WHAT IS REQUIRED »
List all lines of the data containing the word "orange".
AVAILABLE RECORDS below:
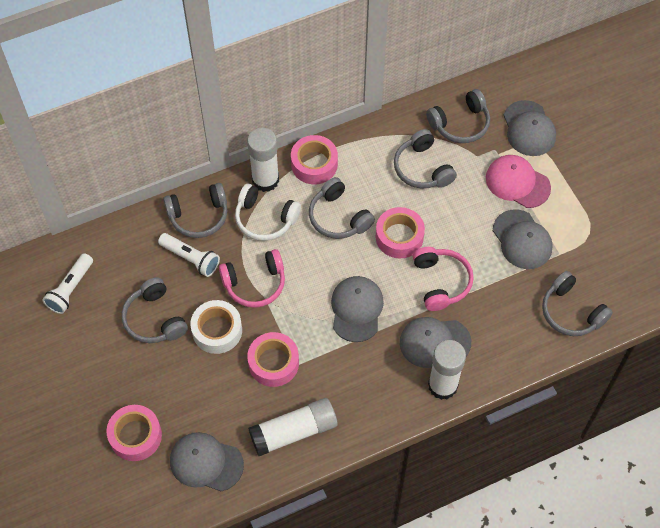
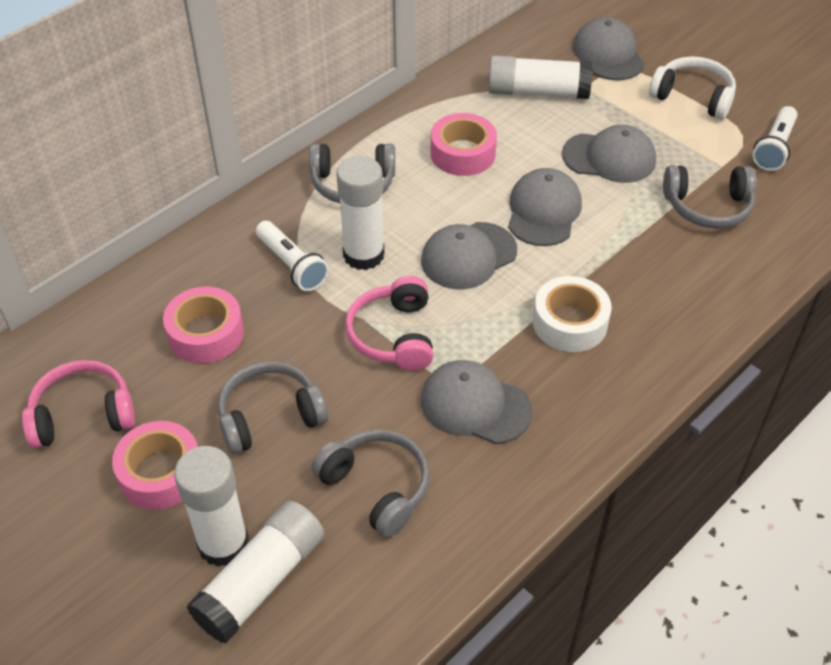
grey headphones: 6 -> 4
pink cap: 1 -> 0
pink tape: 4 -> 3
white glue stick: 3 -> 4

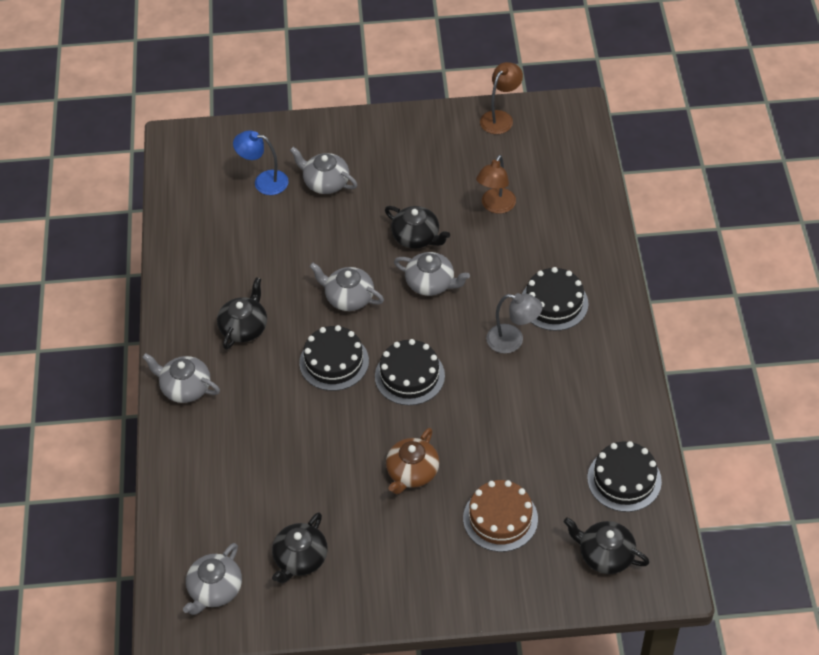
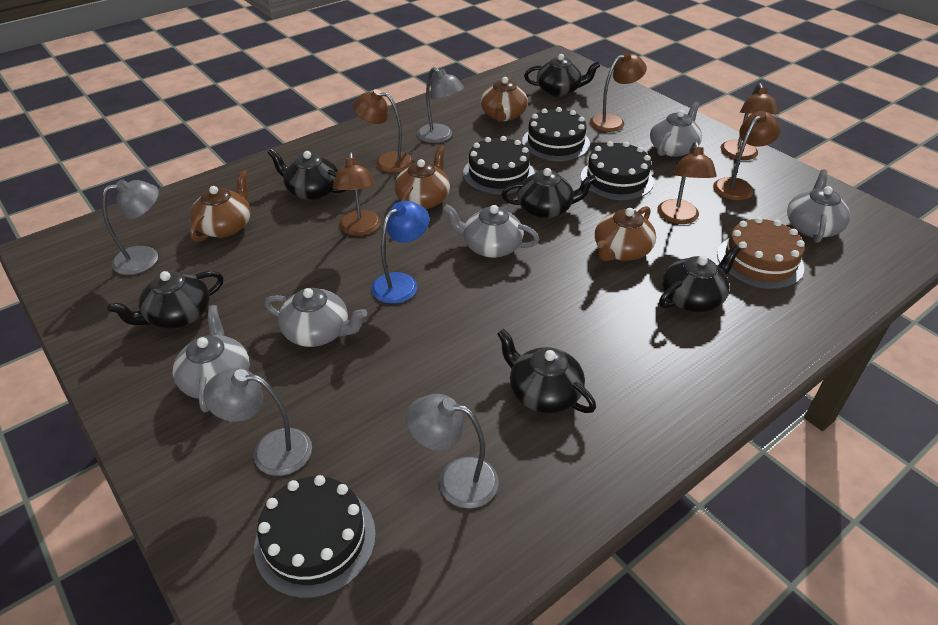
black teapot: 4 -> 6
brown lamp: 2 -> 6
brown teapot: 1 -> 4
grey lamp: 1 -> 4

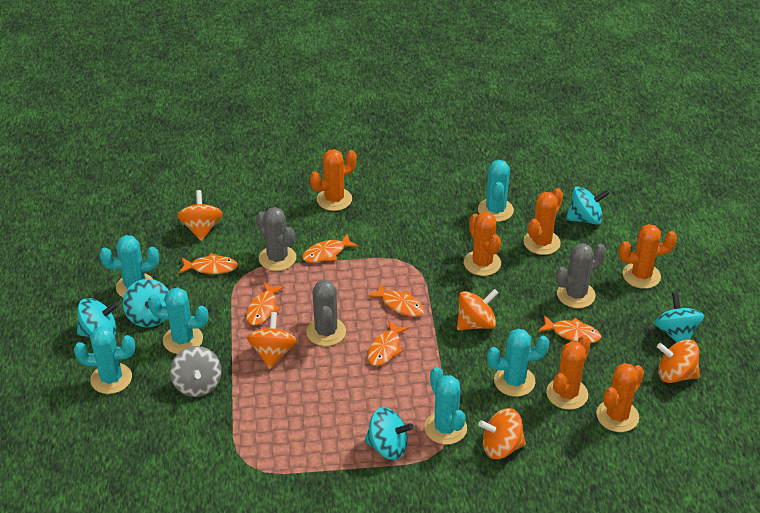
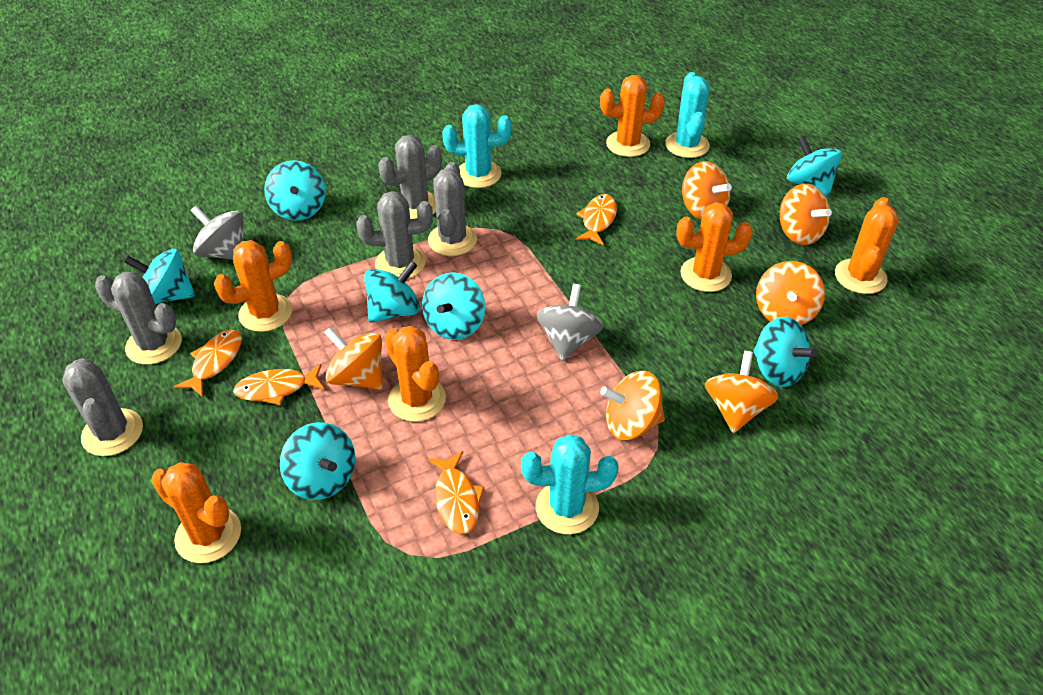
grey cactus: 3 -> 5
grey spinning top: 1 -> 2
orange fish: 6 -> 4
orange spinning top: 5 -> 6
turquoise cactus: 6 -> 3
turquoise spinning top: 5 -> 7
End of AVAILABLE RECORDS.
ANSWER FOR THIS EXERCISE »
orange fish: 6 -> 4
orange spinning top: 5 -> 6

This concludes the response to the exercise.